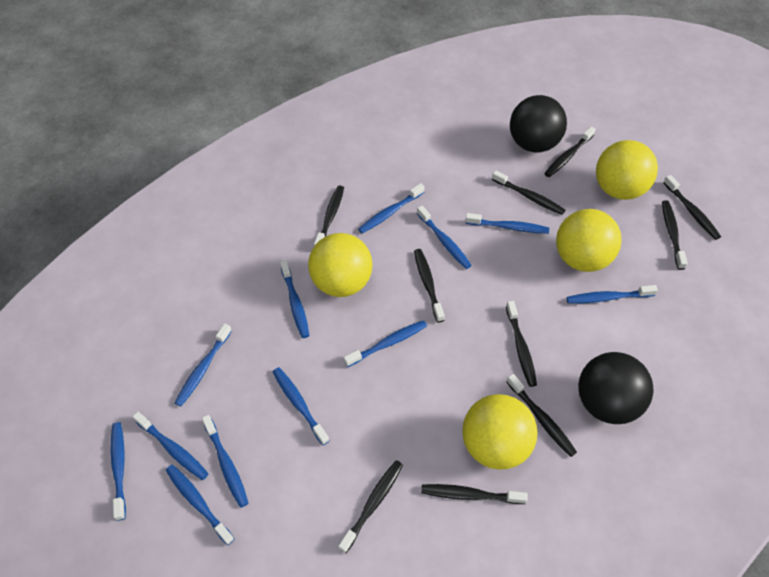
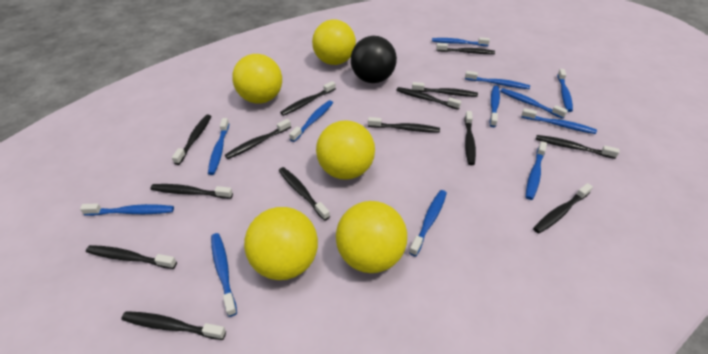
black ball: 2 -> 1
black toothbrush: 10 -> 14
yellow ball: 4 -> 5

----

## Exercise
Retype the data word for word and keep the pictures out of it.

## Solution for this problem
black ball: 2 -> 1
black toothbrush: 10 -> 14
yellow ball: 4 -> 5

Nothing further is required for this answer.